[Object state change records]
==*==
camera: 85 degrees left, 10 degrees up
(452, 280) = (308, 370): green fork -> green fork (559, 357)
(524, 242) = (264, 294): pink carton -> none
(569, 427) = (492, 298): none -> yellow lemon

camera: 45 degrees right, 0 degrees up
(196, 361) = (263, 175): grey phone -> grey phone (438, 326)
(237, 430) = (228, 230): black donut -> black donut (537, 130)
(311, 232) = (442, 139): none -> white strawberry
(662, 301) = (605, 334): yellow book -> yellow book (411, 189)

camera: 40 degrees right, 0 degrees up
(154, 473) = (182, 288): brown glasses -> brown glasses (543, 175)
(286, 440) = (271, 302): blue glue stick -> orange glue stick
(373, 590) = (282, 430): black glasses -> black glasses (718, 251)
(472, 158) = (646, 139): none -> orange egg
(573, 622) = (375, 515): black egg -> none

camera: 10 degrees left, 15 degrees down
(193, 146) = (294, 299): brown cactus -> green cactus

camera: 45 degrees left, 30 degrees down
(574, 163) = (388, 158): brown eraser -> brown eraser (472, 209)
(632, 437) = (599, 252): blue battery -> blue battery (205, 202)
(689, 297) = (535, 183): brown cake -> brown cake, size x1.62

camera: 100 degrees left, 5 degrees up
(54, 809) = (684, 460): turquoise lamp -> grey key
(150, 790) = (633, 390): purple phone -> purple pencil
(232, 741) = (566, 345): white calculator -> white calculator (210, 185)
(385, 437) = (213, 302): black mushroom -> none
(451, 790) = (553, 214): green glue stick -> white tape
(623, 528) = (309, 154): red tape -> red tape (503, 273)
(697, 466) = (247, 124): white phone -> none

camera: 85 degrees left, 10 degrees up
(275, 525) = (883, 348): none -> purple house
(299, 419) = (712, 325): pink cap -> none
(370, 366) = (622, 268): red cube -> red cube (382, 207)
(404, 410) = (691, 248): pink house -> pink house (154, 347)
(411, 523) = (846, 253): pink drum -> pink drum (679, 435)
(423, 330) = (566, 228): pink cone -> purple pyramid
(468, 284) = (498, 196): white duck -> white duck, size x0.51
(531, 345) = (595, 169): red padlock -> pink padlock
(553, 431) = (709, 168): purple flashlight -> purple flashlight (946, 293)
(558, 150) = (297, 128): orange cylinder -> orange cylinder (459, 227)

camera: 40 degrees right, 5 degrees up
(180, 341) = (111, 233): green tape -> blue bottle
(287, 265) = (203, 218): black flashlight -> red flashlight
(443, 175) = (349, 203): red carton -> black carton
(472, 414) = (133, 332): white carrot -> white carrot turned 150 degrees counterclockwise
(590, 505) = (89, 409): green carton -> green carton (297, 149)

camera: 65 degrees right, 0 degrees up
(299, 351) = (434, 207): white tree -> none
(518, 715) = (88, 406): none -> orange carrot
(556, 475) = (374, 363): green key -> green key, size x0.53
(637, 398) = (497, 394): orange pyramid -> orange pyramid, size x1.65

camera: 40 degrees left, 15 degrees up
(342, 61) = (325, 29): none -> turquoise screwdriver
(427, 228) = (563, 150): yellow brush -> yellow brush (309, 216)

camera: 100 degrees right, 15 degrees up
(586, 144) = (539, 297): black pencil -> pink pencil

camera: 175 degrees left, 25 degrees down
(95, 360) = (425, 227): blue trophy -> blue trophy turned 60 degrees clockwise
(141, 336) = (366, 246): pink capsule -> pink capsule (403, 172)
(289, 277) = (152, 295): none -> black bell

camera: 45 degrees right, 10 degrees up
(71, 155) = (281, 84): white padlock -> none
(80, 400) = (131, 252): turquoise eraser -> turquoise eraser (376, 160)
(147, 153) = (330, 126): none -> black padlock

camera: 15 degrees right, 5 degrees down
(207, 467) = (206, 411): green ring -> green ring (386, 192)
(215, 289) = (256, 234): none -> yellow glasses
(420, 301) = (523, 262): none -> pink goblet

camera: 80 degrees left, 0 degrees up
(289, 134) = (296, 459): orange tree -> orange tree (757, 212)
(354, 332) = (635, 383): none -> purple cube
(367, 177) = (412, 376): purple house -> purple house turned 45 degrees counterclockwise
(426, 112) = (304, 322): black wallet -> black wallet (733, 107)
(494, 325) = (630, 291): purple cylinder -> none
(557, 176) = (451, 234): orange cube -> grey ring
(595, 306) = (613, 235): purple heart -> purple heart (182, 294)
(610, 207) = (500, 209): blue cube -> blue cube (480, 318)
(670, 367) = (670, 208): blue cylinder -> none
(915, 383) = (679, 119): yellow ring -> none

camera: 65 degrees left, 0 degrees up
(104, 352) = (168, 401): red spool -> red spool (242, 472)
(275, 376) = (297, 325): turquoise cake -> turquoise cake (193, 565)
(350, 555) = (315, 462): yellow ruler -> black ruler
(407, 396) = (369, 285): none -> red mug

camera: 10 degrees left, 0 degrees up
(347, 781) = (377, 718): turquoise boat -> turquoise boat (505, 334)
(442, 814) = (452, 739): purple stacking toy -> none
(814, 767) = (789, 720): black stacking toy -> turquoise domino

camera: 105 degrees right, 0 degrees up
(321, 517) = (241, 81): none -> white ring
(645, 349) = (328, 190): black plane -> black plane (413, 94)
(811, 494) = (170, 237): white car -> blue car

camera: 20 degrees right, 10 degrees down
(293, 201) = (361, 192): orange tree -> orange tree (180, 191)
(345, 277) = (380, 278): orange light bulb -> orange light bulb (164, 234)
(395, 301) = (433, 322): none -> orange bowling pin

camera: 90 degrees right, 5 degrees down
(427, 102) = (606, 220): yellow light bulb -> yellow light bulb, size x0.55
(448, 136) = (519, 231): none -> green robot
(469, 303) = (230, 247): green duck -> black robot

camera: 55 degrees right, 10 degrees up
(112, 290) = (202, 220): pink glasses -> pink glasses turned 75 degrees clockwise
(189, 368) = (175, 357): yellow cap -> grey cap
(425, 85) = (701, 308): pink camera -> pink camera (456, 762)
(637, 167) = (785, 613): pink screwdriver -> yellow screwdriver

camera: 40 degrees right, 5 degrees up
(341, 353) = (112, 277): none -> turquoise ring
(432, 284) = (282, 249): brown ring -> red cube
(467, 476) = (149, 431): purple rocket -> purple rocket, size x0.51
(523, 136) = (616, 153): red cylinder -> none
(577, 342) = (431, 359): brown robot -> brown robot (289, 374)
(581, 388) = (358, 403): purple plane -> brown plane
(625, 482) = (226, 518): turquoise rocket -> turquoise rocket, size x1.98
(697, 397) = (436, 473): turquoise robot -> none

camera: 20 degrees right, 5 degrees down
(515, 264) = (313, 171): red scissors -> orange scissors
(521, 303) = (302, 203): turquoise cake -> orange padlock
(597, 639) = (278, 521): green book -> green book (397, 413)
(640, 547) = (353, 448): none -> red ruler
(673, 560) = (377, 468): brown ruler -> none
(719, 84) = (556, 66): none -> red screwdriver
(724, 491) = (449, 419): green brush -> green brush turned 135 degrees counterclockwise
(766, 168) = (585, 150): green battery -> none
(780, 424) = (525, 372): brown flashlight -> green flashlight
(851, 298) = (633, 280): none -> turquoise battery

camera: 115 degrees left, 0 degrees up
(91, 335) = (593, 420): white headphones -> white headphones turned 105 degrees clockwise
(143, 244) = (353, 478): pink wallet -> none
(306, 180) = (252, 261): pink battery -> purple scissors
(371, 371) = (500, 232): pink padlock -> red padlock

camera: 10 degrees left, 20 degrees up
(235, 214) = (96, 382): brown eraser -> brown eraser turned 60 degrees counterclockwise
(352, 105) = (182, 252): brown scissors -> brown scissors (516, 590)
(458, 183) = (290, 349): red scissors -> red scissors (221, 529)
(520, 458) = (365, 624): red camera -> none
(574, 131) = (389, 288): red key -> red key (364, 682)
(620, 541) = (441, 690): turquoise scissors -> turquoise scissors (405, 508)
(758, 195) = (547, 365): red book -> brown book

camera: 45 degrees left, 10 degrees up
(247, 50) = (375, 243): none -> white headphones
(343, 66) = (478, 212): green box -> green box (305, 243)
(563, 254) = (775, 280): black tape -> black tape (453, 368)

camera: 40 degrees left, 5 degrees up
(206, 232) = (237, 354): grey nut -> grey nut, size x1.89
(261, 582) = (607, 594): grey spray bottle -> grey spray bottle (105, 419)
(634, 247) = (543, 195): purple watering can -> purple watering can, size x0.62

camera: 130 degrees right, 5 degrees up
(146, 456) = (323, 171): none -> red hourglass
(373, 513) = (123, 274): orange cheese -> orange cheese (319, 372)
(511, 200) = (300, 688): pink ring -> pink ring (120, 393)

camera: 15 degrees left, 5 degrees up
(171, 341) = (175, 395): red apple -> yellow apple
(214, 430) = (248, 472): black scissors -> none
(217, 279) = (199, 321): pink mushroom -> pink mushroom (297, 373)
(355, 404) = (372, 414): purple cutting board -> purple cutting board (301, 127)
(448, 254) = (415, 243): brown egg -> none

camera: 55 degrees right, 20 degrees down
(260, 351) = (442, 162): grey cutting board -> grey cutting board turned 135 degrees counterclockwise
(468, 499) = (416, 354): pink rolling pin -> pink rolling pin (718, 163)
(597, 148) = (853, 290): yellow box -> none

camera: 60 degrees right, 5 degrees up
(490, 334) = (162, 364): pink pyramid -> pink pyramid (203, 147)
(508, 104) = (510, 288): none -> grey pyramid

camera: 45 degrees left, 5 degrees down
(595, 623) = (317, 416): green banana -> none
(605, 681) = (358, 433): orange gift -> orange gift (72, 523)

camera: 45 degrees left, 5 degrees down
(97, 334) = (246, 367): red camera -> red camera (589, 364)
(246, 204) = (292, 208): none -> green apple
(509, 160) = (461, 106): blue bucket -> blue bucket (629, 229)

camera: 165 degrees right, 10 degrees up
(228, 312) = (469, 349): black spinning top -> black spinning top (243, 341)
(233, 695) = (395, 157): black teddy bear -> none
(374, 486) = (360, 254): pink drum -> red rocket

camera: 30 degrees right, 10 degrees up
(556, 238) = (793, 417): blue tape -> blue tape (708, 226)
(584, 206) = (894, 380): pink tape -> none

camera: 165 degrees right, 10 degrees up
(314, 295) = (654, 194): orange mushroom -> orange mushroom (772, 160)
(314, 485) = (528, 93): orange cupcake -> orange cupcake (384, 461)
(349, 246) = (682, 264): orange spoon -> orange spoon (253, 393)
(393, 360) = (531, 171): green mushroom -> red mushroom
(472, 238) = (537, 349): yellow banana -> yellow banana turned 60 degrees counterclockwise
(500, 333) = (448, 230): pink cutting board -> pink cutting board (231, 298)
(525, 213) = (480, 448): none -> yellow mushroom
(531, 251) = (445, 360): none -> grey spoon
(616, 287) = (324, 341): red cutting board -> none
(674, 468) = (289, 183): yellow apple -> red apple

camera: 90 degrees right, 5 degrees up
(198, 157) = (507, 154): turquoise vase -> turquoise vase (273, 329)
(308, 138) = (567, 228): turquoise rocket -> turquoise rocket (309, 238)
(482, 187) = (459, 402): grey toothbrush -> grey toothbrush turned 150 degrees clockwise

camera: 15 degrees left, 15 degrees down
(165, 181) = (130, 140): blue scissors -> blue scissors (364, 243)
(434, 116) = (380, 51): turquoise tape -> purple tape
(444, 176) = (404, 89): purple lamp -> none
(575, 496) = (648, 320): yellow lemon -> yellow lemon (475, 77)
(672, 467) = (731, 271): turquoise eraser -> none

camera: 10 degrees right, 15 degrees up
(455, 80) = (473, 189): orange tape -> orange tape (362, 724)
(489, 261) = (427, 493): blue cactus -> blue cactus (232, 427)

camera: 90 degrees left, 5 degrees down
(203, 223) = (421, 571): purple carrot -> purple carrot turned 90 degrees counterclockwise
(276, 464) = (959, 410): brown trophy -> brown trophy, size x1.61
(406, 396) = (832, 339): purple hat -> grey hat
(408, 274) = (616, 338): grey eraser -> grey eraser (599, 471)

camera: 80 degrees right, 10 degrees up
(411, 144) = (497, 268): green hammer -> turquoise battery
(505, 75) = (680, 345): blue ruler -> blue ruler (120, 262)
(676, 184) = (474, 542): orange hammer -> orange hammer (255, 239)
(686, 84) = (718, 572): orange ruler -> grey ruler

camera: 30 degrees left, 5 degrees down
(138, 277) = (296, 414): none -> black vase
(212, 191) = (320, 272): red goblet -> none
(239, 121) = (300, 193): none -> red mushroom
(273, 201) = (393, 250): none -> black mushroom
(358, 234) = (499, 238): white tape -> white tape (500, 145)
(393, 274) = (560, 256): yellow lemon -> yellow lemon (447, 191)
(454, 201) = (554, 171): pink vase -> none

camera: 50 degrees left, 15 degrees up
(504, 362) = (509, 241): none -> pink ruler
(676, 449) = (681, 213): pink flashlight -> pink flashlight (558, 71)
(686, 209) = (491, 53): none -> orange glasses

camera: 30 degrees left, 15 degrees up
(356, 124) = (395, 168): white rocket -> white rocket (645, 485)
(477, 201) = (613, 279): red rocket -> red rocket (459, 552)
==*==
Exercise brief
Go through the data above and find the lines with the word "cylinder". Copy each of those lines.

Finished task
(558, 150) = (297, 128): orange cylinder -> orange cylinder (459, 227)
(494, 325) = (630, 291): purple cylinder -> none
(670, 367) = (670, 208): blue cylinder -> none
(523, 136) = (616, 153): red cylinder -> none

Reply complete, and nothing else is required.